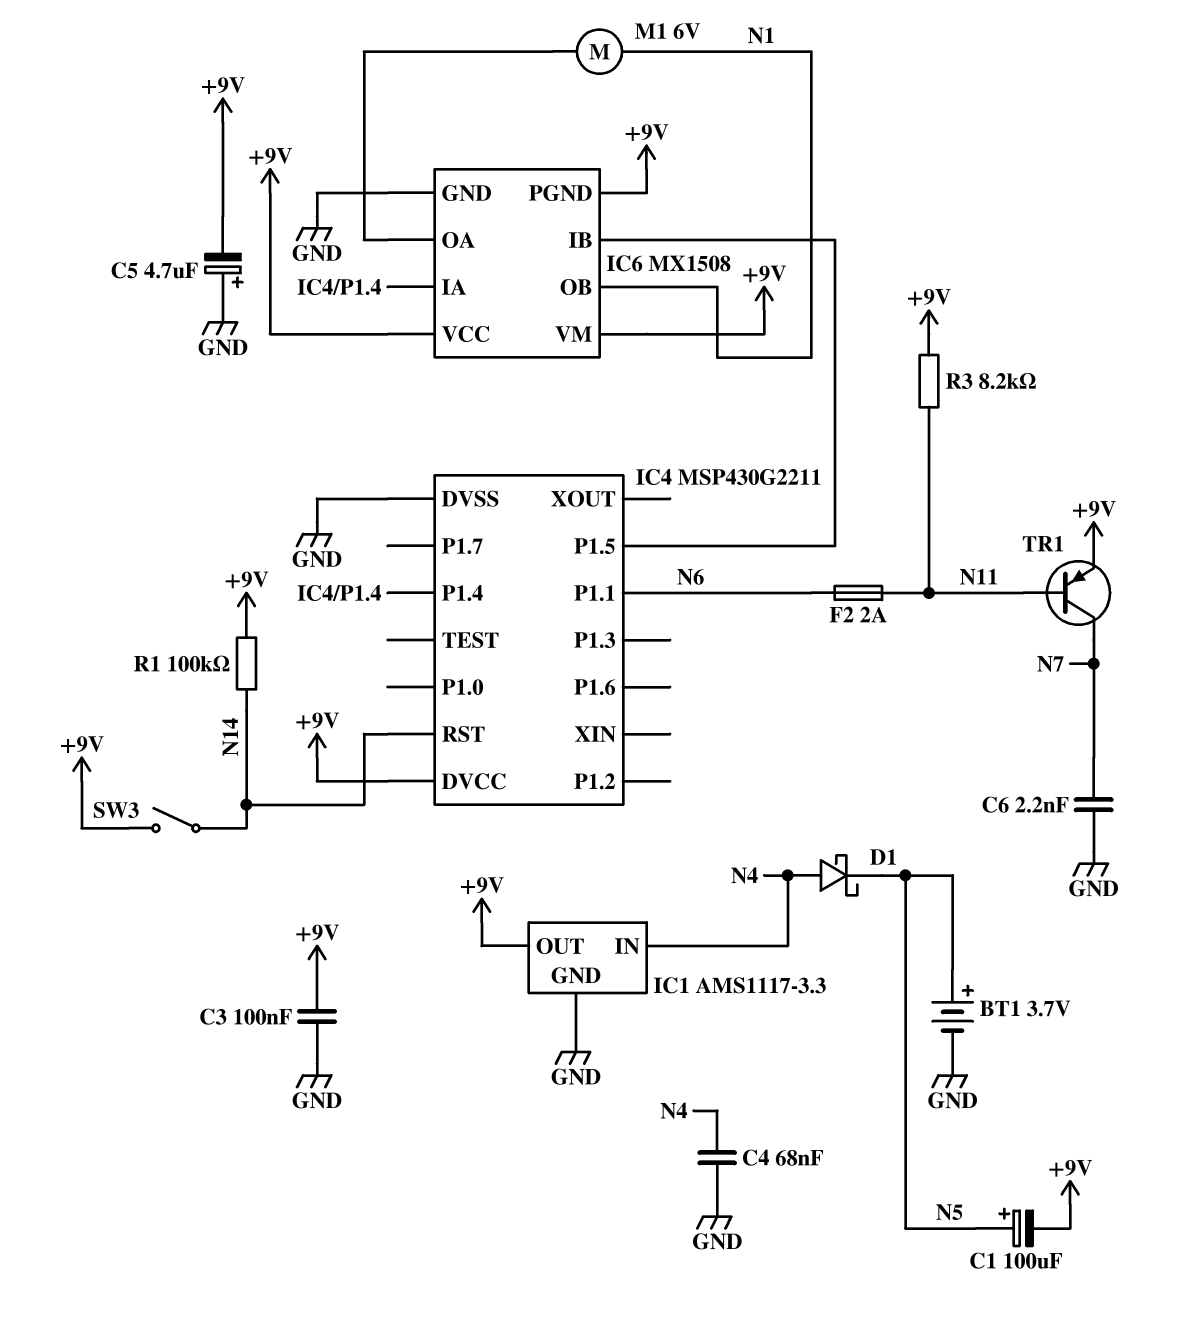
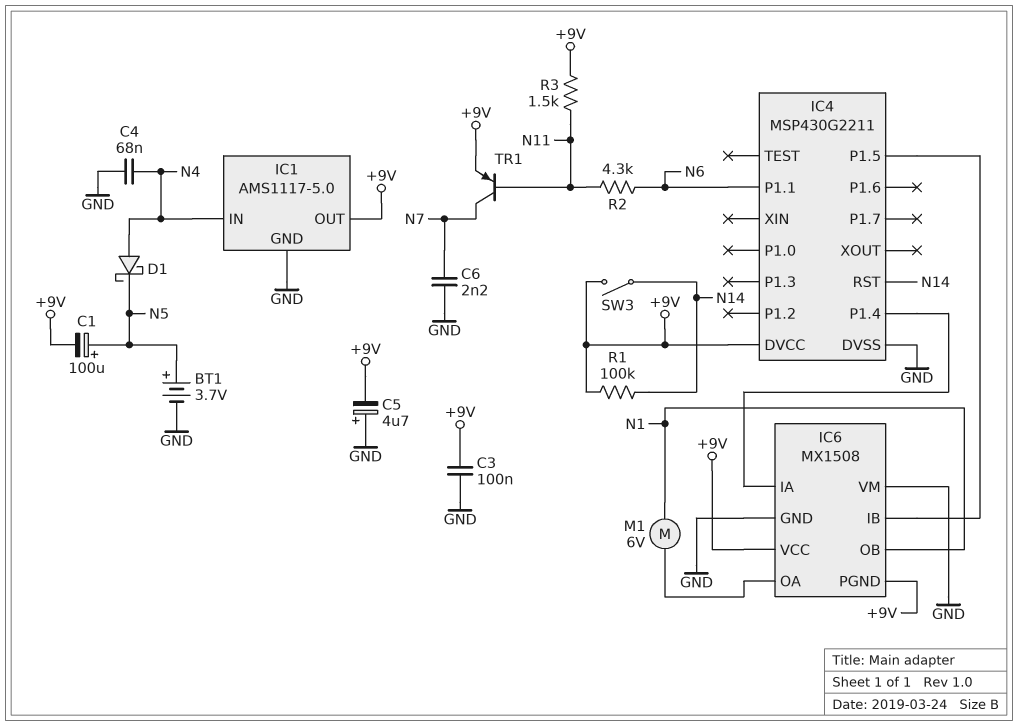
F2: 2A (N6, N11) -> none
IC1: AMS1117-3.3 -> AMS1117-5.0
IC6 pin VM: +9V -> GND
R2: none -> 4.3k (N6, N11)
R3: 8.2k (+9V, N11) -> 1.5k (+9V, N11)

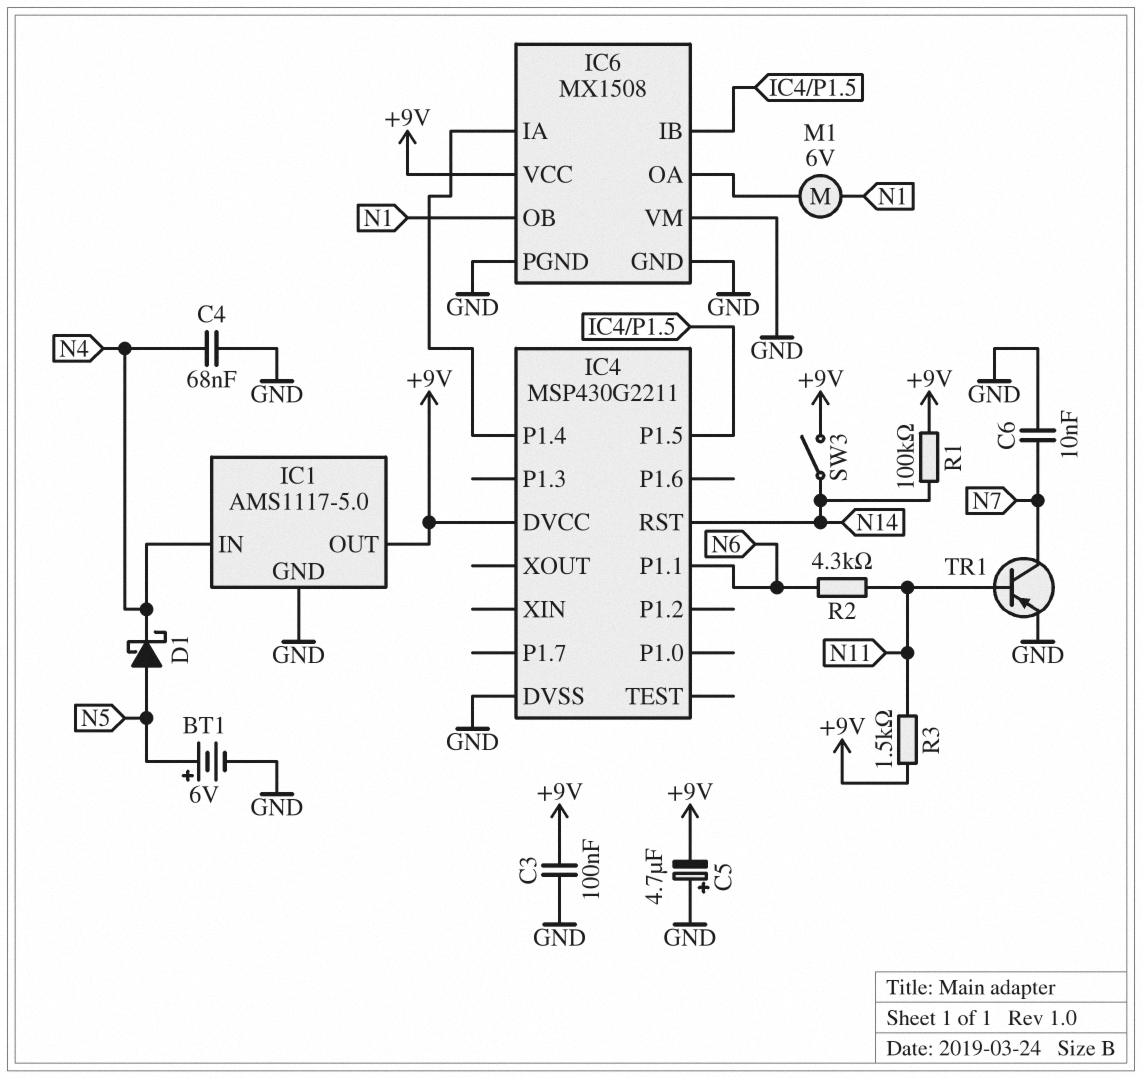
BT1: 3.7V (plus N5, minus GND) -> 6V (plus N5, minus GND)
C1: 100uF (plus N5, minus +9V) -> none
C6: 2.2nF (GND, N7) -> 10nF (GND, N7)
D1: schottky (A N4, K N5) -> schottky (A N5, K N4)
IC6 pin PGND: +9V -> GND
TR1: PNP (B N11, C N7, E +9V) -> PNP (B N11, C N7, E GND)

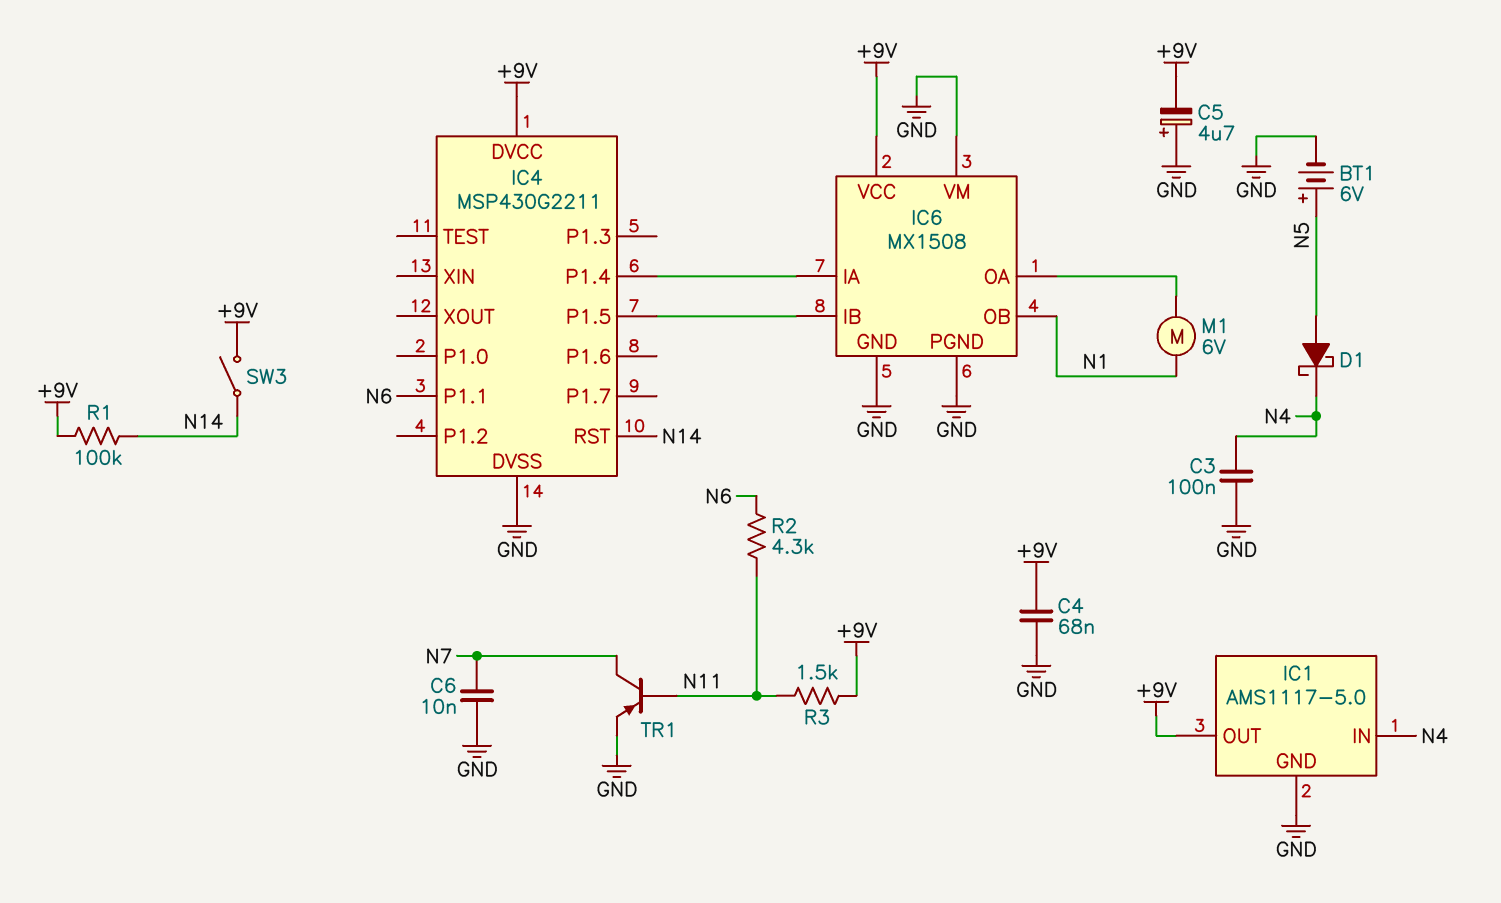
C3: 100nF (+9V, GND) -> 100nF (GND, N4)
C4: 68nF (GND, N4) -> 68nF (+9V, GND)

____

■ **Exercise brief**:
Restate the lines of the records exactly, starting at the first and stopping after the line with "D1: schottky (A". Leave out any picture.

■ **Exercise solution**:
F2: 2A (N6, N11) -> none
IC1: AMS1117-3.3 -> AMS1117-5.0
IC6 pin VM: +9V -> GND
R2: none -> 4.3k (N6, N11)
R3: 8.2k (+9V, N11) -> 1.5k (+9V, N11)

BT1: 3.7V (plus N5, minus GND) -> 6V (plus N5, minus GND)
C1: 100uF (plus N5, minus +9V) -> none
C6: 2.2nF (GND, N7) -> 10nF (GND, N7)
D1: schottky (A N4, K N5) -> schottky (A N5, K N4)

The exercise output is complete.